#### Work order:
Pictures aside, copy every record word for word.

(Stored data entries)

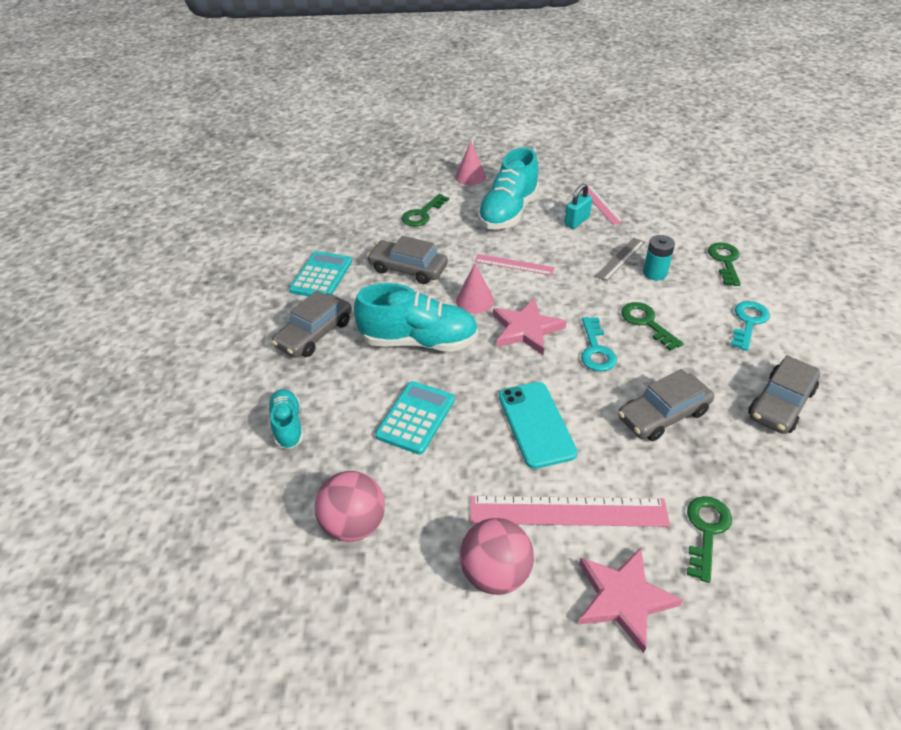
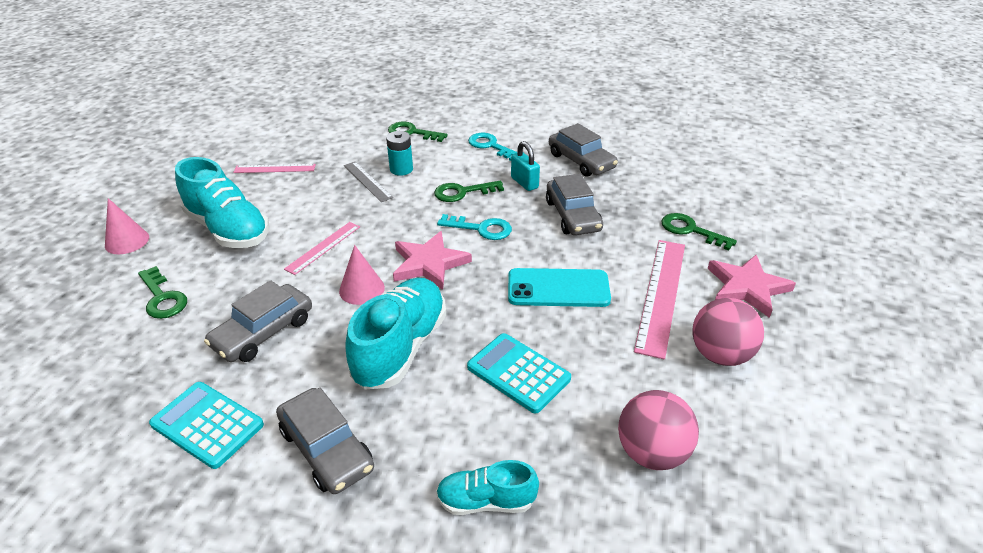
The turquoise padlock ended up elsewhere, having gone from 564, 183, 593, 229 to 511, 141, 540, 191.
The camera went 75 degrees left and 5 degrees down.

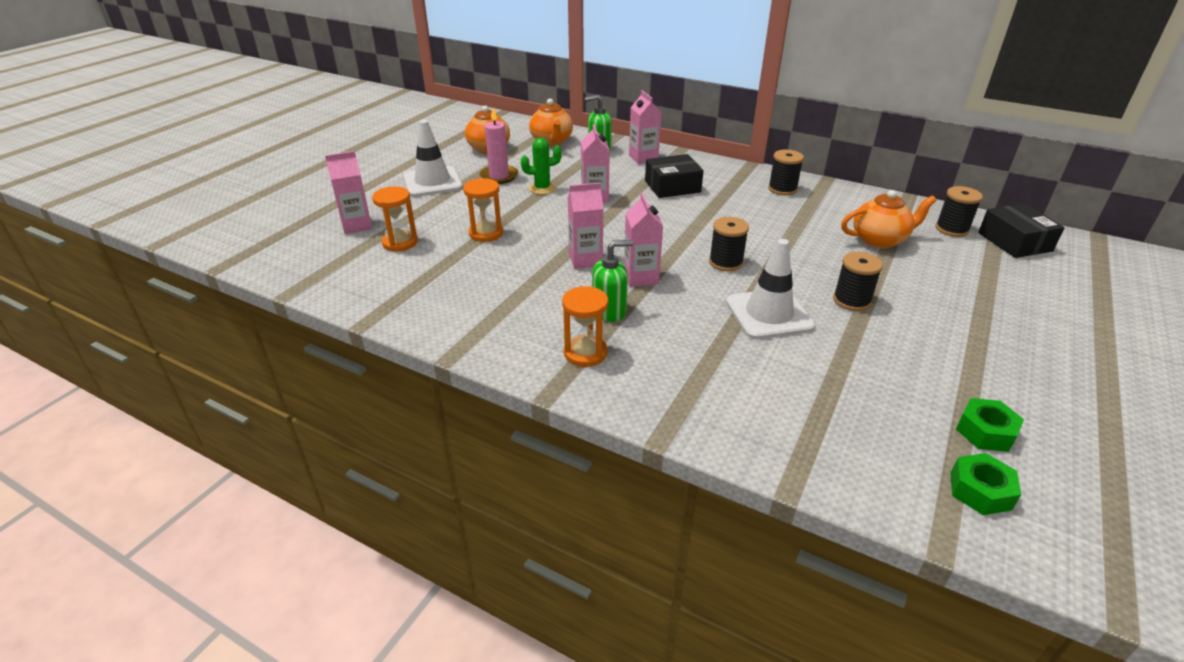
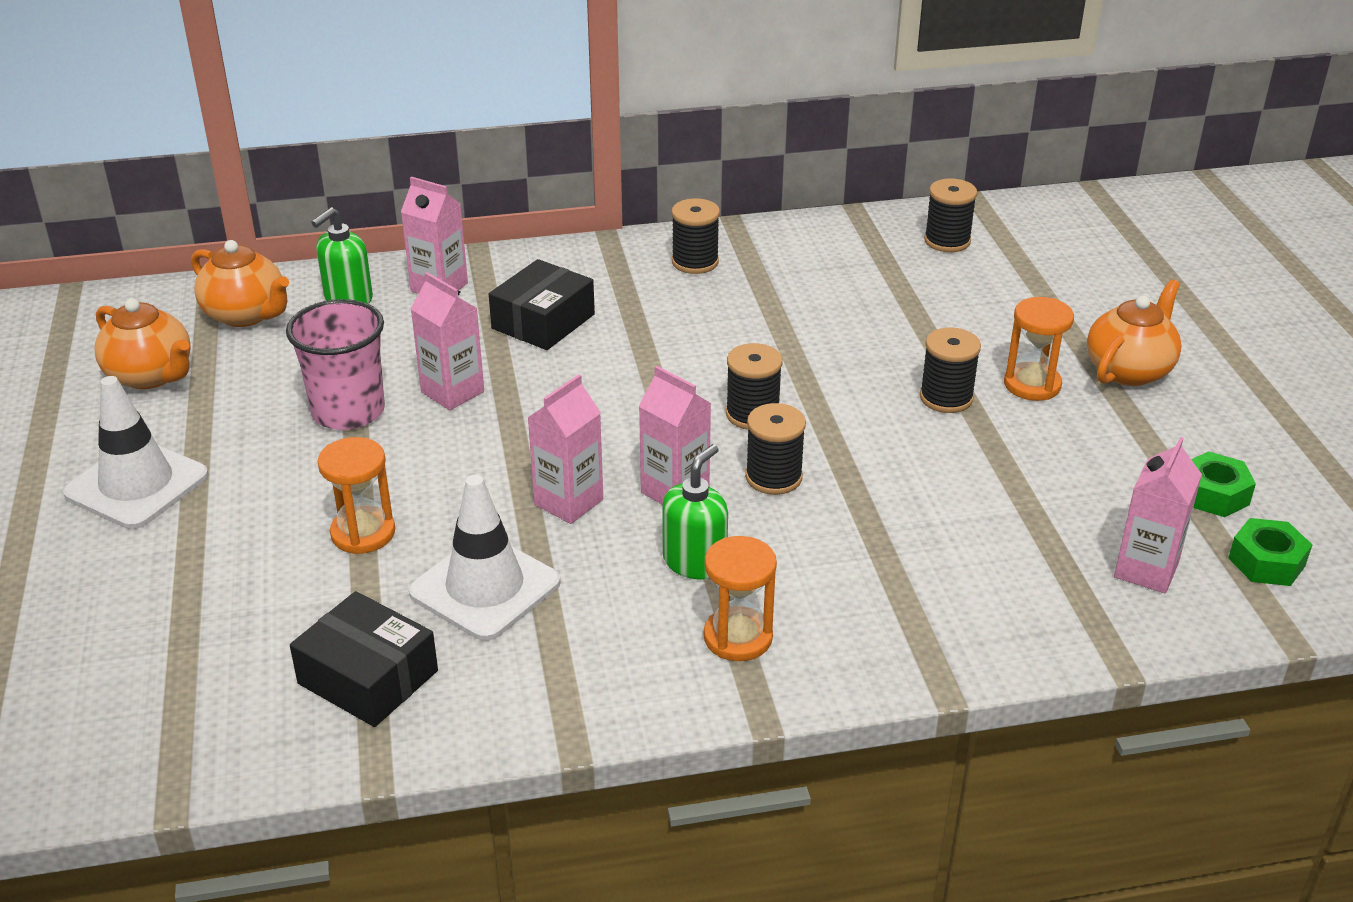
The pink carton ended up elsewhere, having gone from 325, 151, 372, 234 to 1114, 437, 1202, 593.
The orange hourglass ended up elsewhere, having gone from 372, 186, 418, 252 to 1004, 297, 1074, 401.
The second view lost the pink candle at 479, 108, 518, 184.
Where the green cactus stood at 521, 138, 562, 195, the pink cup came to stand at 286, 299, 385, 430.
The white traffic cone ended up elsewhere, having gone from 726, 239, 815, 339 to 409, 475, 561, 641.
The orange teapot ended up elsewhere, having gone from 841, 190, 937, 248 to 1087, 279, 1182, 386.
The black box ended up elsewhere, having gone from 978, 203, 1065, 258 to 290, 591, 438, 727.
The second view gained the black spool at 745, 403, 806, 495.
The camera went 40 degrees left and 0 degrees up.

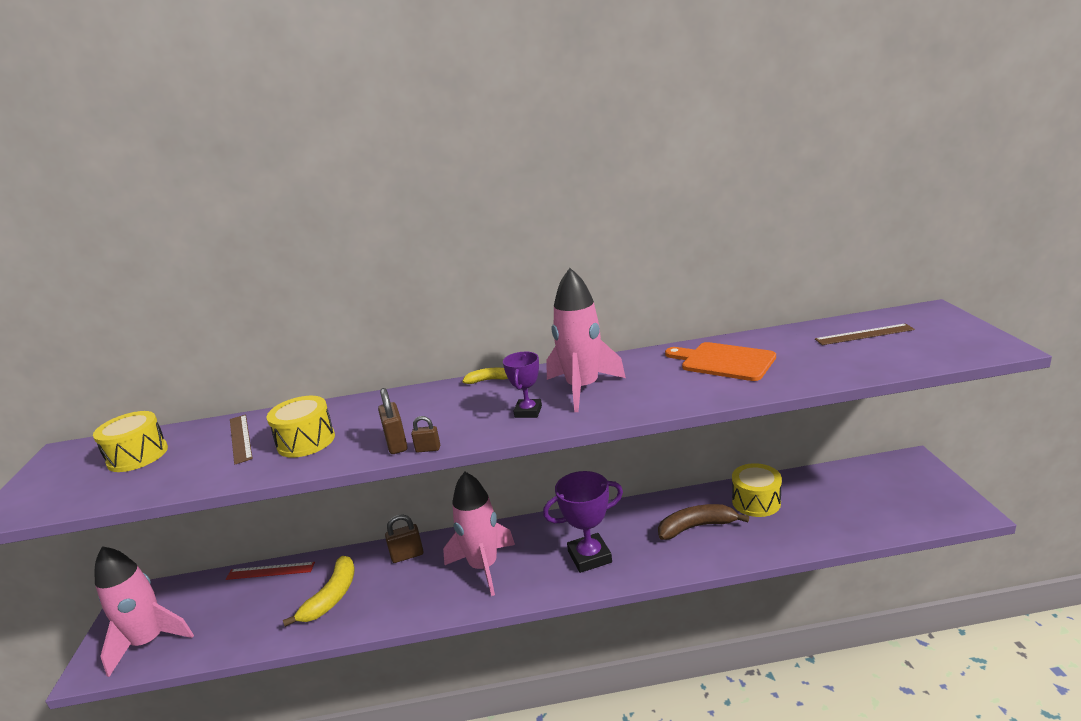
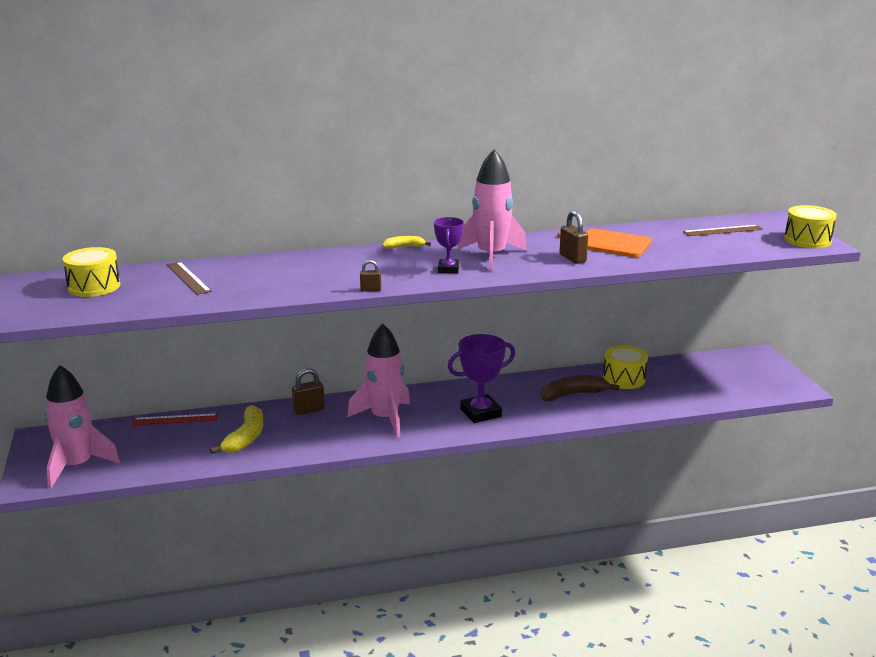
The yellow drum ended up elsewhere, having gone from 267, 396, 335, 458 to 784, 205, 836, 248.
The brown padlock ended up elsewhere, having gone from 378, 388, 408, 454 to 559, 210, 588, 264.
The camera went 10 degrees left and 0 degrees up.

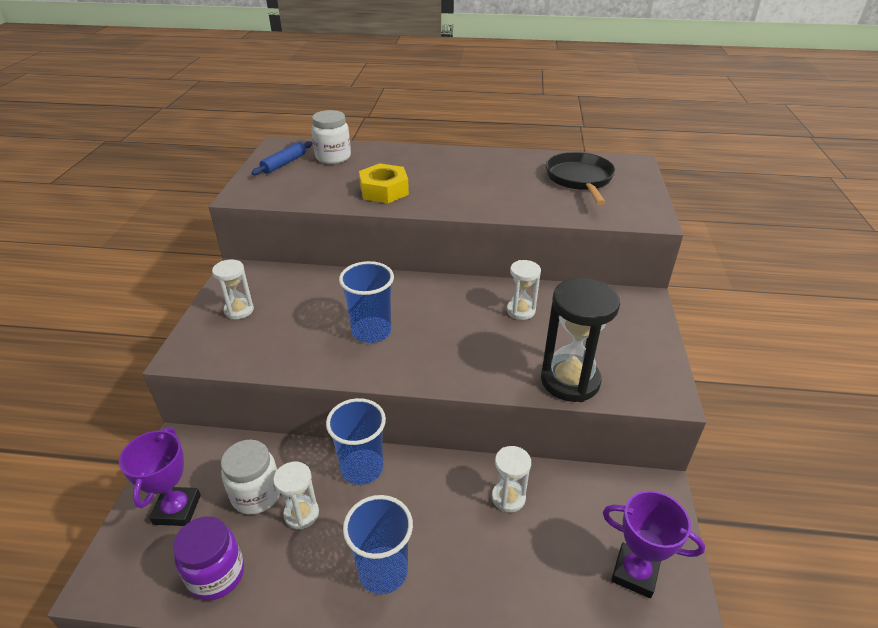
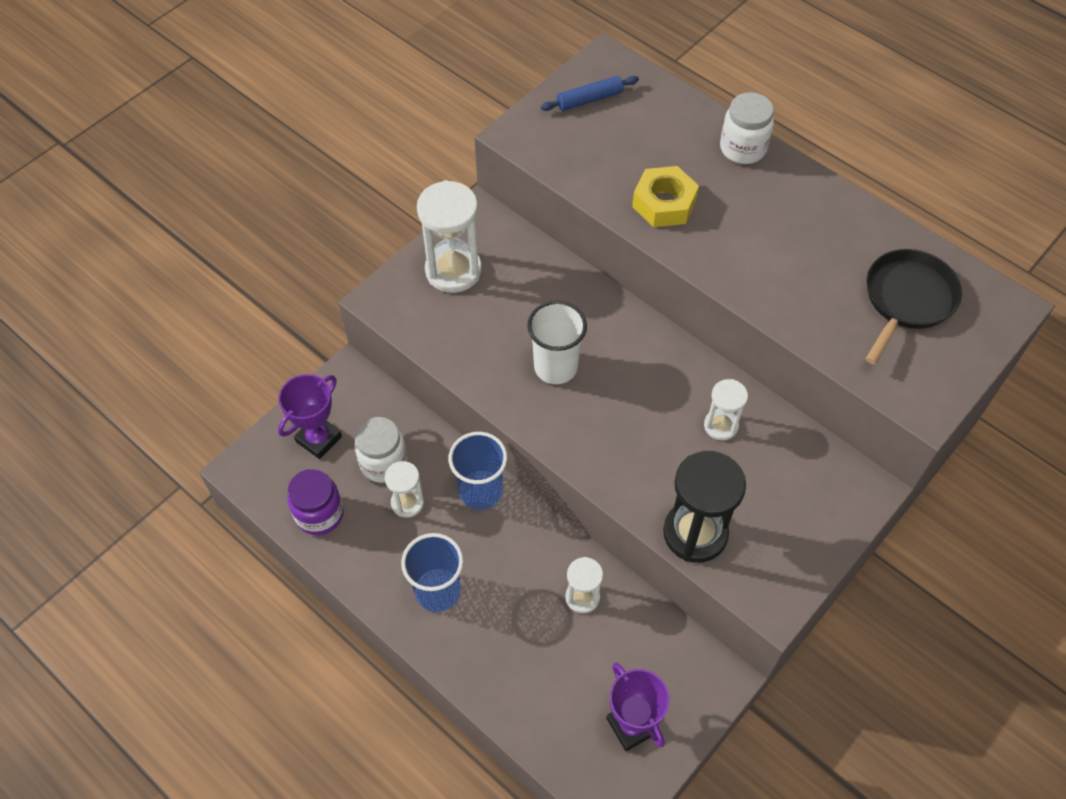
The size of the white hourglass at 212, 260, 254, 319 changed by a factor of 1.79.
The white jar ended up elsewhere, having gone from 311, 110, 351, 164 to 720, 92, 774, 164.
What was the blue cup at 339, 261, 394, 343 turned into the white cup at 527, 301, 587, 384.
The camera went 35 degrees right and 20 degrees up.

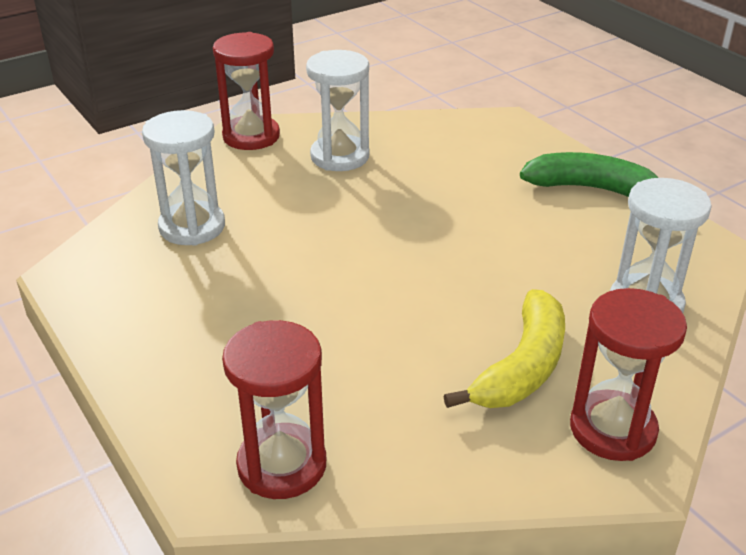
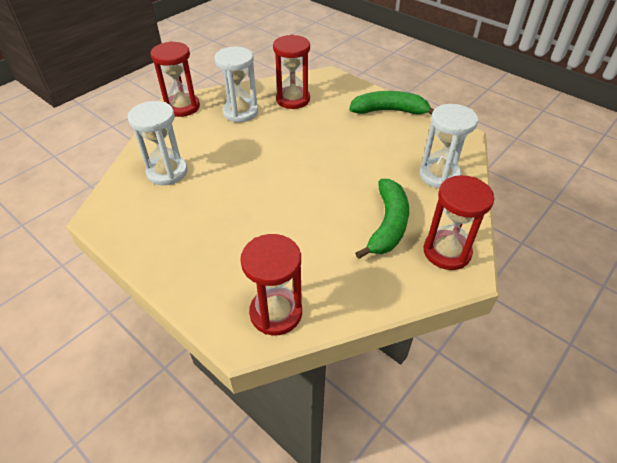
What was the yellow banana at 444, 289, 565, 408 turned into the green banana at 355, 179, 409, 259.
The second view gained the red hourglass at 273, 35, 310, 109.
The camera went 15 degrees left and 10 degrees up.

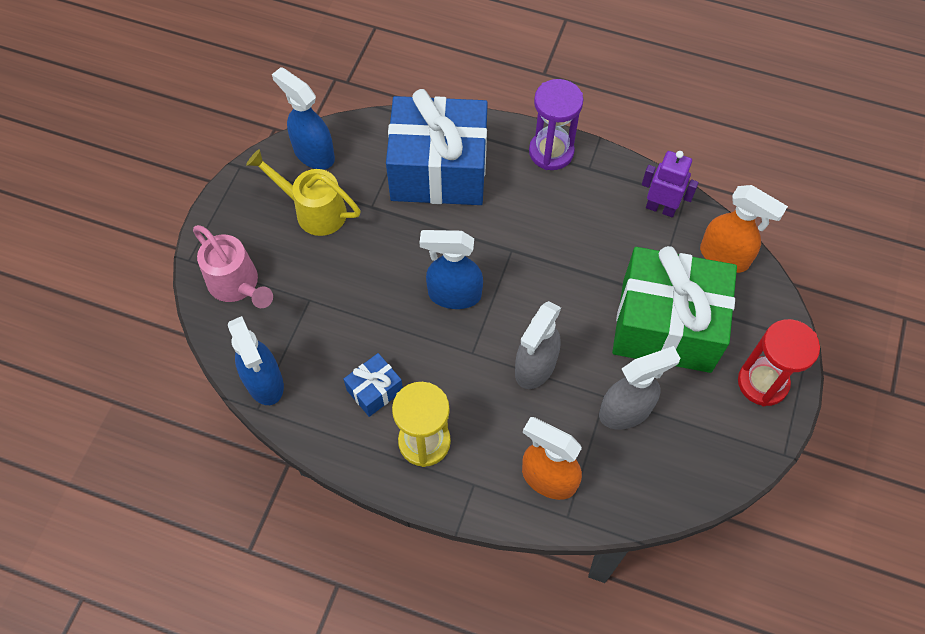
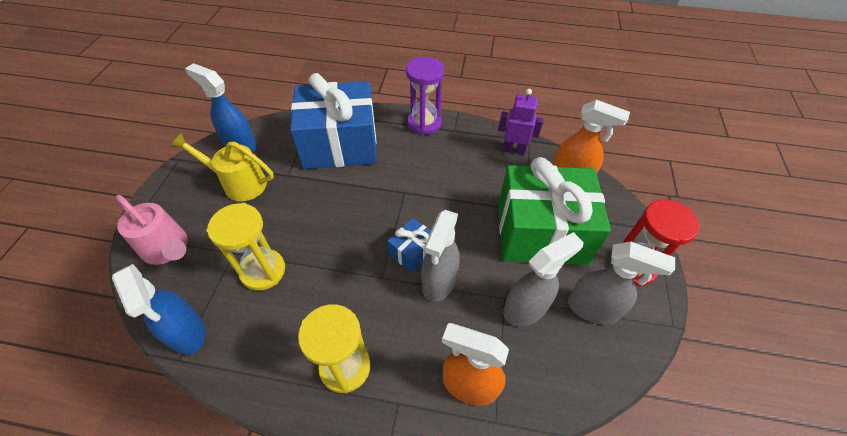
The blue gift ended up elsewhere, having gone from 344, 353, 403, 417 to 387, 218, 431, 273.
The second view lost the blue spray bottle at 420, 230, 483, 309.
The second view gained the yellow hourglass at 207, 203, 285, 291.
The second view gained the grey spray bottle at 568, 242, 675, 325.
The camera went 10 degrees left and 10 degrees down.

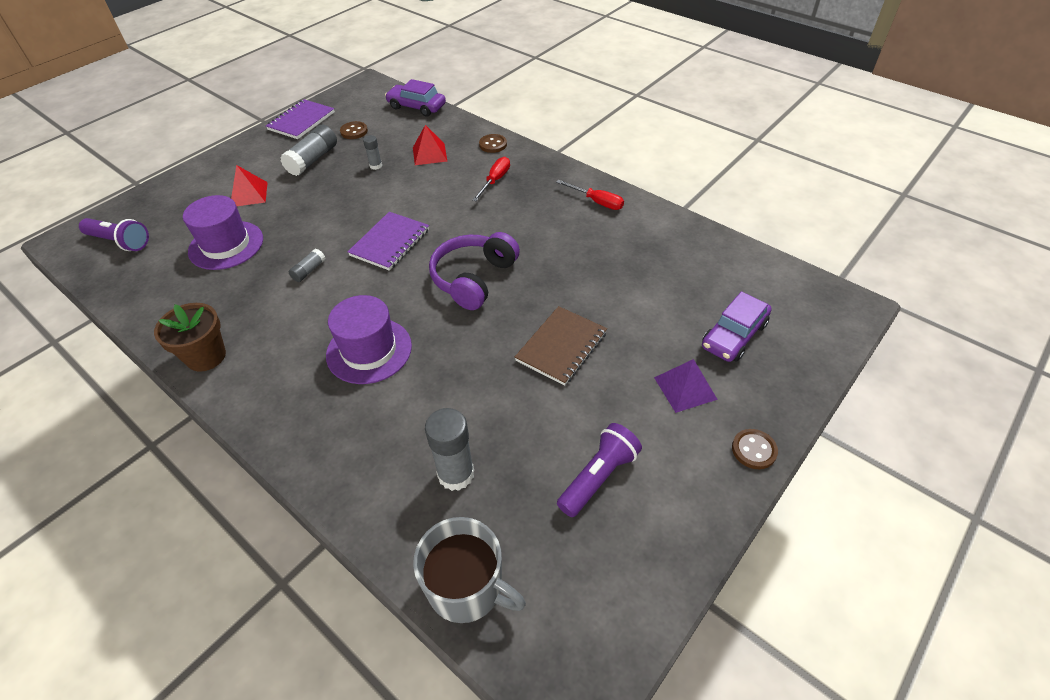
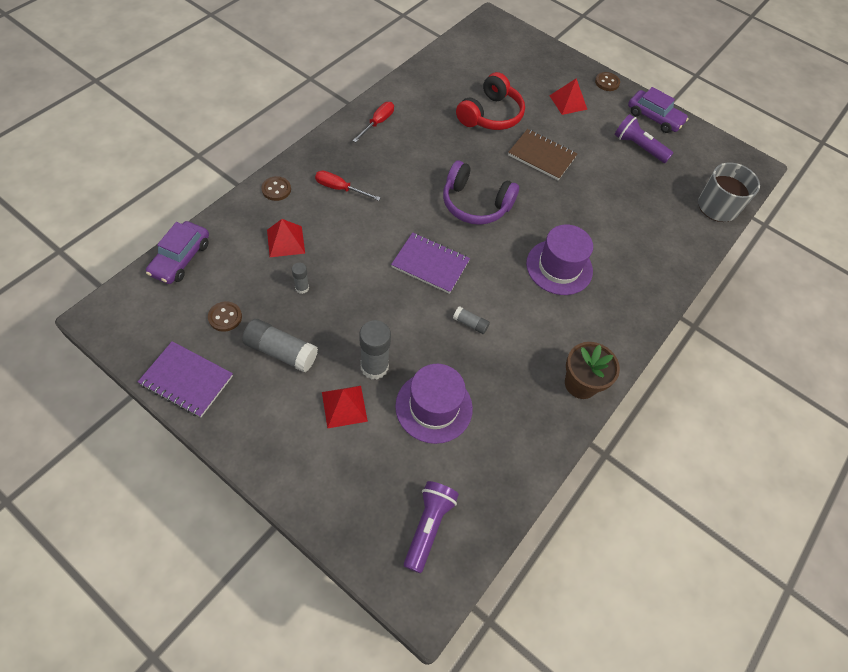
The grey glue stick ended up elsewhere, having gone from 425, 408, 474, 491 to 359, 320, 391, 380.
What was the purple pyramid at 654, 359, 718, 413 turned into the red pyramid at 549, 78, 588, 115.
The purple car ended up elsewhere, having gone from 702, 291, 772, 362 to 628, 87, 689, 133.
The second view gained the red headphones at 456, 72, 525, 130.
The camera went 100 degrees left and 10 degrees up.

#### Reply:
The turquoise padlock ended up elsewhere, having gone from 564, 183, 593, 229 to 511, 141, 540, 191.
The camera went 75 degrees left and 5 degrees down.

The pink carton ended up elsewhere, having gone from 325, 151, 372, 234 to 1114, 437, 1202, 593.
The orange hourglass ended up elsewhere, having gone from 372, 186, 418, 252 to 1004, 297, 1074, 401.
The second view lost the pink candle at 479, 108, 518, 184.
Where the green cactus stood at 521, 138, 562, 195, the pink cup came to stand at 286, 299, 385, 430.
The white traffic cone ended up elsewhere, having gone from 726, 239, 815, 339 to 409, 475, 561, 641.
The orange teapot ended up elsewhere, having gone from 841, 190, 937, 248 to 1087, 279, 1182, 386.
The black box ended up elsewhere, having gone from 978, 203, 1065, 258 to 290, 591, 438, 727.
The second view gained the black spool at 745, 403, 806, 495.
The camera went 40 degrees left and 0 degrees up.

The yellow drum ended up elsewhere, having gone from 267, 396, 335, 458 to 784, 205, 836, 248.
The brown padlock ended up elsewhere, having gone from 378, 388, 408, 454 to 559, 210, 588, 264.
The camera went 10 degrees left and 0 degrees up.

The size of the white hourglass at 212, 260, 254, 319 changed by a factor of 1.79.
The white jar ended up elsewhere, having gone from 311, 110, 351, 164 to 720, 92, 774, 164.
What was the blue cup at 339, 261, 394, 343 turned into the white cup at 527, 301, 587, 384.
The camera went 35 degrees right and 20 degrees up.

What was the yellow banana at 444, 289, 565, 408 turned into the green banana at 355, 179, 409, 259.
The second view gained the red hourglass at 273, 35, 310, 109.
The camera went 15 degrees left and 10 degrees up.

The blue gift ended up elsewhere, having gone from 344, 353, 403, 417 to 387, 218, 431, 273.
The second view lost the blue spray bottle at 420, 230, 483, 309.
The second view gained the yellow hourglass at 207, 203, 285, 291.
The second view gained the grey spray bottle at 568, 242, 675, 325.
The camera went 10 degrees left and 10 degrees down.

The grey glue stick ended up elsewhere, having gone from 425, 408, 474, 491 to 359, 320, 391, 380.
What was the purple pyramid at 654, 359, 718, 413 turned into the red pyramid at 549, 78, 588, 115.
The purple car ended up elsewhere, having gone from 702, 291, 772, 362 to 628, 87, 689, 133.
The second view gained the red headphones at 456, 72, 525, 130.
The camera went 100 degrees left and 10 degrees up.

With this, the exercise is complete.